> _Task goal_
What is needed is an exact copy of every line from the one containing "orange brick G11:J11" through the end of the entries; please set it down without any pictures.

Object state change records:
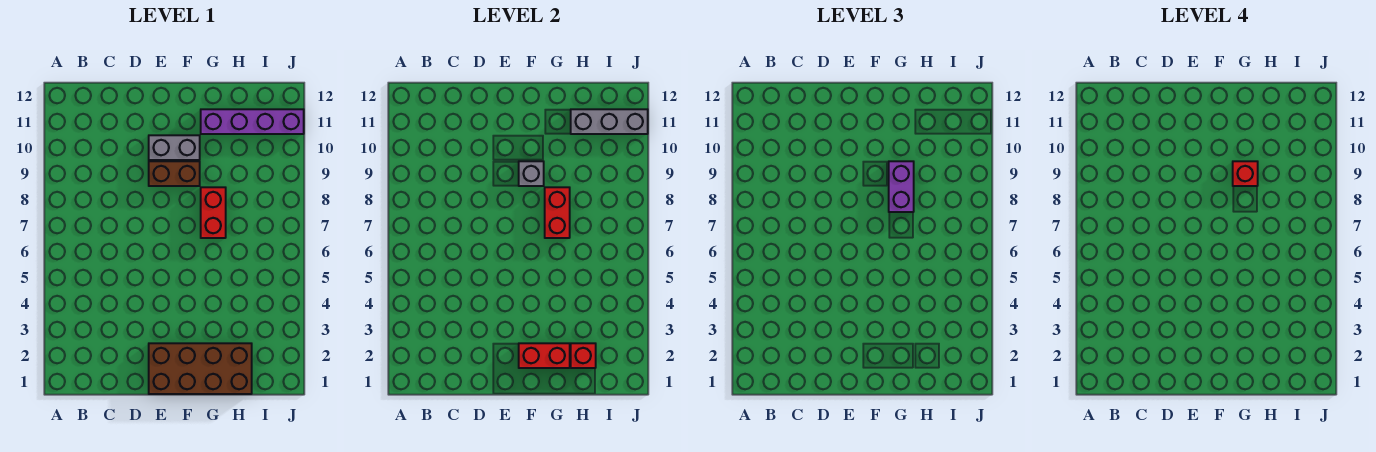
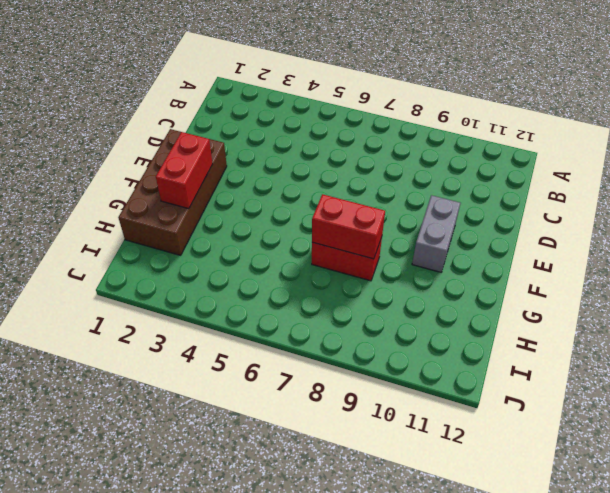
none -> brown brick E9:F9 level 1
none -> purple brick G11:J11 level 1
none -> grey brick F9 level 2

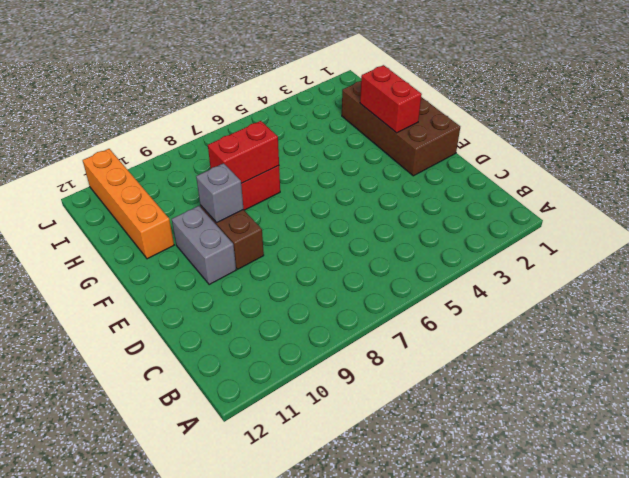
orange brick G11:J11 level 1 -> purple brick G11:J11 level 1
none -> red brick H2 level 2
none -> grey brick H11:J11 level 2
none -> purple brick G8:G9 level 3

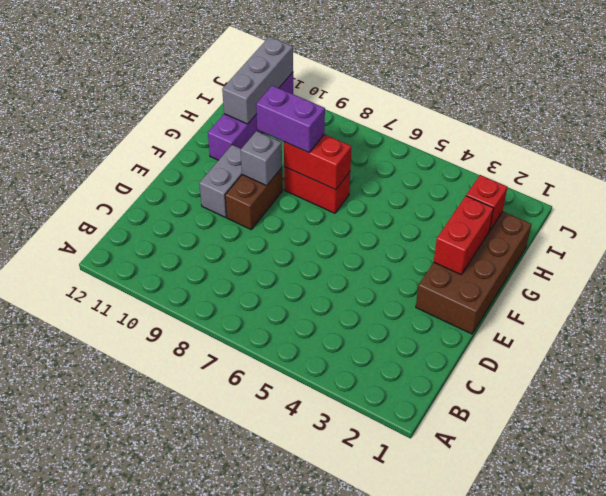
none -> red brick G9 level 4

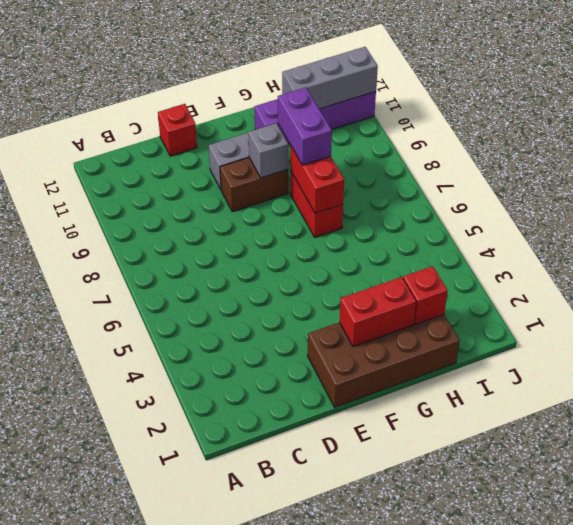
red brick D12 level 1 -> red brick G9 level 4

> _Completed task_
orange brick G11:J11 level 1 -> purple brick G11:J11 level 1
none -> red brick H2 level 2
none -> grey brick H11:J11 level 2
none -> purple brick G8:G9 level 3

none -> red brick G9 level 4

red brick D12 level 1 -> red brick G9 level 4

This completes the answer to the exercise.